DIRECTIONS
Using the records underneath, tally the lines where the word "round" appears and please give only the count.

Saved entries
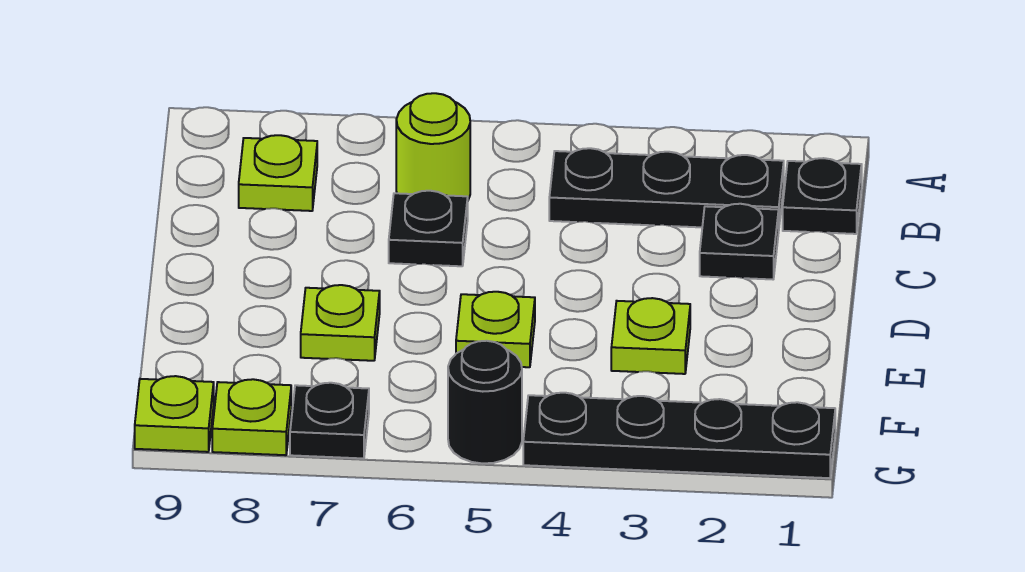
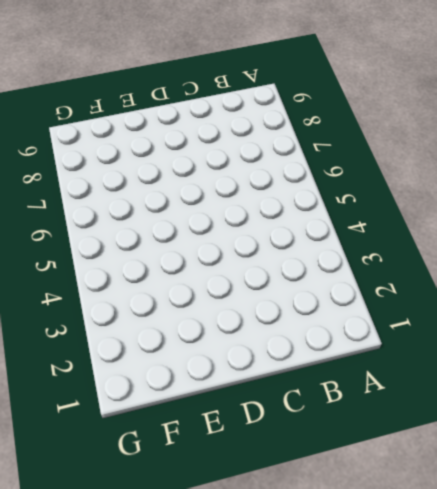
none -> black plate B1 level 1
none -> black plate B2:B4 level 1
none -> lime round brick B6 level 1

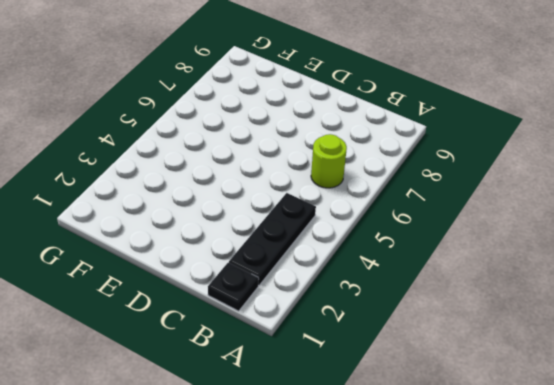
none -> lime plate B8 level 1
none -> black plate C2 level 1
none -> black plate C6 level 1

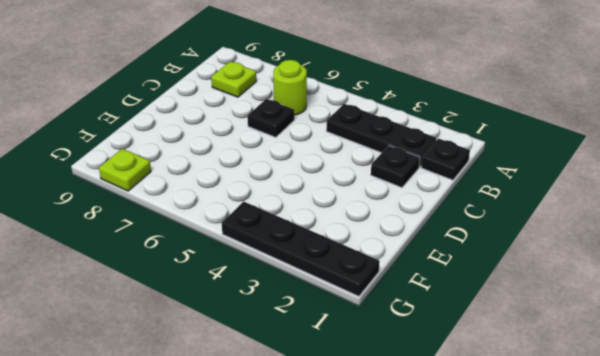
none -> lime plate E3 level 1
none -> lime plate E5 level 1
none -> lime plate E7 level 1

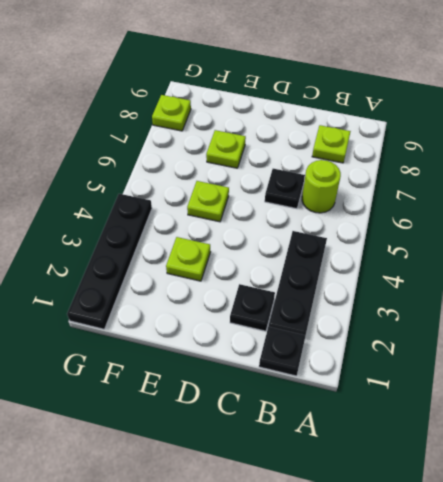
none -> black round brick G5 level 1
none -> black plate G7 level 1
none -> lime plate G9 level 1

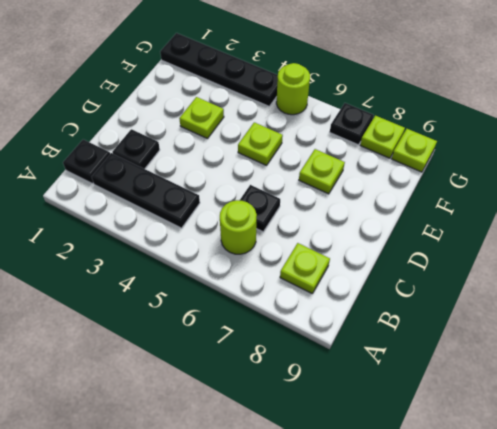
lime round brick G5 level 1 -> black round brick G5 level 1

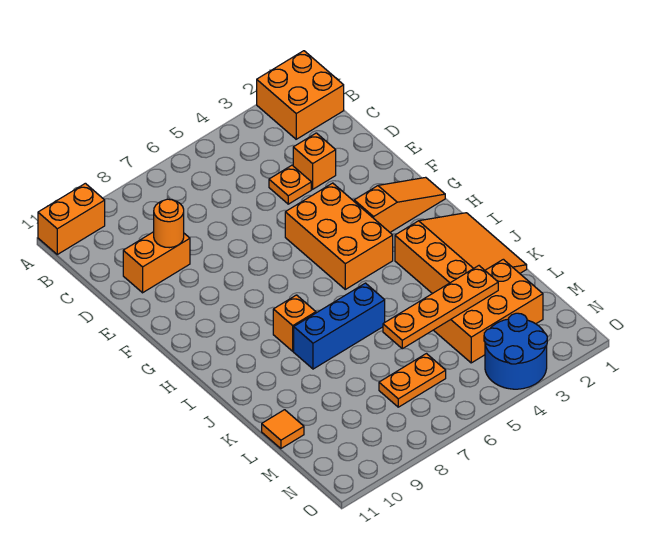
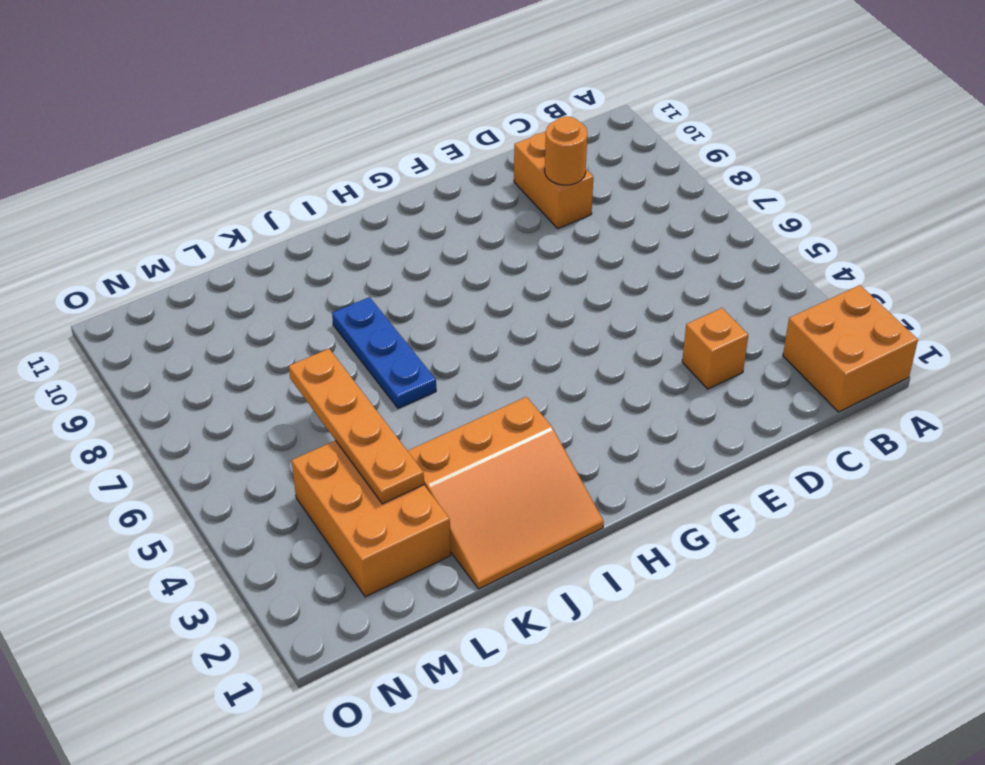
blue plate J6:J8 level 1 -> blue brick J6:J8 level 1
none -> orange brick A10:A11 level 1
none -> orange plate D4 level 1
none -> orange brick F4:H5 level 1

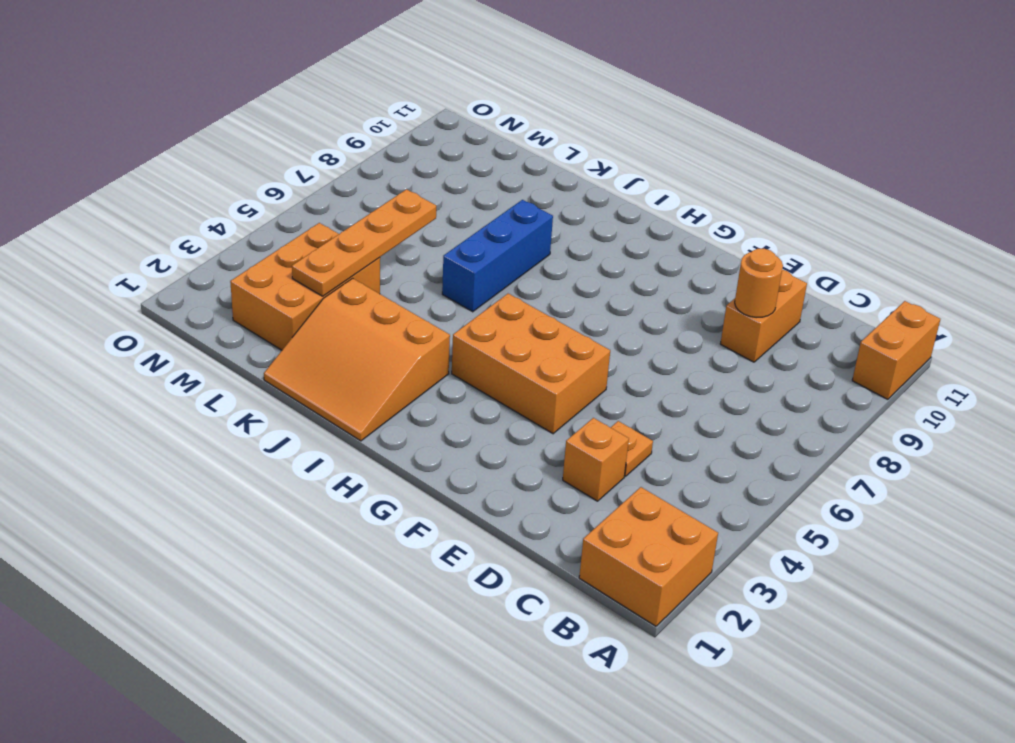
none -> orange slope G1:G3 level 1 top 3
none -> orange brick I8 level 1
none -> orange tile L11 level 1

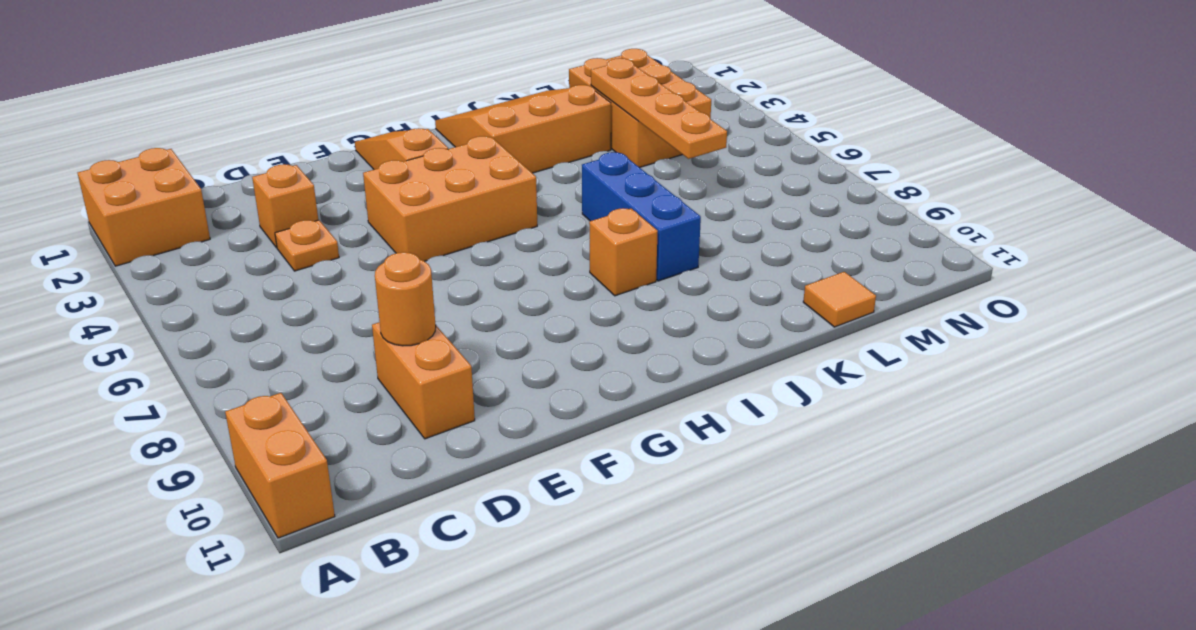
none -> orange plate M6:M7 level 1
none -> blue round brick N3:O4 level 1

REPLY
4